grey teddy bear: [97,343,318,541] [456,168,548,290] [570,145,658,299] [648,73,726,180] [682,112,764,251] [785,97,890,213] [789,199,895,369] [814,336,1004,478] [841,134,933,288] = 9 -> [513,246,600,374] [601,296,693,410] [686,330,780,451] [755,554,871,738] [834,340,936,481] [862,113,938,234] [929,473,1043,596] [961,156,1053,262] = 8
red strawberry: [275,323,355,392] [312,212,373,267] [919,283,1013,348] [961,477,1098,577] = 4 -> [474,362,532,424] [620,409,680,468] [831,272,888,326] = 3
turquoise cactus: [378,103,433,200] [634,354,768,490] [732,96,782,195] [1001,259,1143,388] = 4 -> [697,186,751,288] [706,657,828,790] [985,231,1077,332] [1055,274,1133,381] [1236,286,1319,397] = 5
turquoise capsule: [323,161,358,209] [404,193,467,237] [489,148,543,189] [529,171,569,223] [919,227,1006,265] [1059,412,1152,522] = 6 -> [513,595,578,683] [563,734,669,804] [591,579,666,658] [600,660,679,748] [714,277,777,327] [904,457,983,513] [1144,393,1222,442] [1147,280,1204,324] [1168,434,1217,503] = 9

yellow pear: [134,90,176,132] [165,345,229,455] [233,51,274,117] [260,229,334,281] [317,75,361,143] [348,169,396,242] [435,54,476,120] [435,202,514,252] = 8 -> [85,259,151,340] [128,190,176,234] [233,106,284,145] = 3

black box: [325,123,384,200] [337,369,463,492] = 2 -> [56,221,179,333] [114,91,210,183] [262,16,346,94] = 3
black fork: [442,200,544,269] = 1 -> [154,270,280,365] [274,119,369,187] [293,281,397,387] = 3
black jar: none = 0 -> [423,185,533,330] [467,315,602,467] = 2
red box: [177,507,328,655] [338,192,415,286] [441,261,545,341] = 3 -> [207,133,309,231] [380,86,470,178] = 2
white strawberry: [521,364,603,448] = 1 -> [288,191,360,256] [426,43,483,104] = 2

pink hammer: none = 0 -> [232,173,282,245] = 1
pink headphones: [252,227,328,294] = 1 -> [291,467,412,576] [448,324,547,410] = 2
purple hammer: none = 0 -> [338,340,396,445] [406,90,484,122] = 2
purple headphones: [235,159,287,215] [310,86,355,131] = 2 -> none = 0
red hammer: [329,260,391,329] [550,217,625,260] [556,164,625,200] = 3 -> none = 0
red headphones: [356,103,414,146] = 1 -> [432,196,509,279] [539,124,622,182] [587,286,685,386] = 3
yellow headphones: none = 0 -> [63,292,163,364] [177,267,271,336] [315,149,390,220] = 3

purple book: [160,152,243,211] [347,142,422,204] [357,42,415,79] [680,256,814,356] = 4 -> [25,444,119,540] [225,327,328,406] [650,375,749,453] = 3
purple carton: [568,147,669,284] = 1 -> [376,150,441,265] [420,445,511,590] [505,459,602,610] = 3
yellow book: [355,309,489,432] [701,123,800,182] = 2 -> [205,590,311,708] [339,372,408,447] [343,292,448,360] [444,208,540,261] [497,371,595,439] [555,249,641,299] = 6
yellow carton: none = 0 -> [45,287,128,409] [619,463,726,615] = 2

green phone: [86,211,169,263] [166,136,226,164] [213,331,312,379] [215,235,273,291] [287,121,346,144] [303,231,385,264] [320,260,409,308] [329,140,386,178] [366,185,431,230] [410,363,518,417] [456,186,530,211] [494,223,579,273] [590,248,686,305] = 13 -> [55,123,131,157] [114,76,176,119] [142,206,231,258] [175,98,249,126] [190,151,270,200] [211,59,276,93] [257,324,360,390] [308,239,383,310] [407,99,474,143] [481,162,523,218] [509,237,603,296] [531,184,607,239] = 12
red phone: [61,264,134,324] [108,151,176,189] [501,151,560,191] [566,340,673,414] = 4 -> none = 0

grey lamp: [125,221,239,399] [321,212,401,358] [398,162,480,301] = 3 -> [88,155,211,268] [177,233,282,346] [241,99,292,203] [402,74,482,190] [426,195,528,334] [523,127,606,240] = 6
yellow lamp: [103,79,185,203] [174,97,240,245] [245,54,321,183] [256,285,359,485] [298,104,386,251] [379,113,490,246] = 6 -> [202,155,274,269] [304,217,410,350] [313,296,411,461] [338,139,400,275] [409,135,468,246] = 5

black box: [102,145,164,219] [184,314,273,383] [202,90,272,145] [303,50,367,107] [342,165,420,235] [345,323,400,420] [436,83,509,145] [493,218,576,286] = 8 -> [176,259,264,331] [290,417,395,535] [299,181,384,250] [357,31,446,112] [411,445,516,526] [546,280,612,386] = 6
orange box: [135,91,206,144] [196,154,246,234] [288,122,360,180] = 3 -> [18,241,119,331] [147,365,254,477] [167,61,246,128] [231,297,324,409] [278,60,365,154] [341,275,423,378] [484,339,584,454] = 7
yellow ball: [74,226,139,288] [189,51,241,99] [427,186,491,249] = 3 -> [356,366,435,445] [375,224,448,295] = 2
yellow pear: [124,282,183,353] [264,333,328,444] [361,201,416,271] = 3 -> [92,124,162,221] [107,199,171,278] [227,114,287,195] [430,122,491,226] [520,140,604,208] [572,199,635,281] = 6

★ ★ ★

> **WHAT THE TASK REQUIRES**:
Please reproduce the listing word for word, but only from the line that contains "orange box: [135,91,206,144]" to its last line, inclusive.

> **RESPONSE AREA**:
orange box: [135,91,206,144] [196,154,246,234] [288,122,360,180] = 3 -> [18,241,119,331] [147,365,254,477] [167,61,246,128] [231,297,324,409] [278,60,365,154] [341,275,423,378] [484,339,584,454] = 7
yellow ball: [74,226,139,288] [189,51,241,99] [427,186,491,249] = 3 -> [356,366,435,445] [375,224,448,295] = 2
yellow pear: [124,282,183,353] [264,333,328,444] [361,201,416,271] = 3 -> [92,124,162,221] [107,199,171,278] [227,114,287,195] [430,122,491,226] [520,140,604,208] [572,199,635,281] = 6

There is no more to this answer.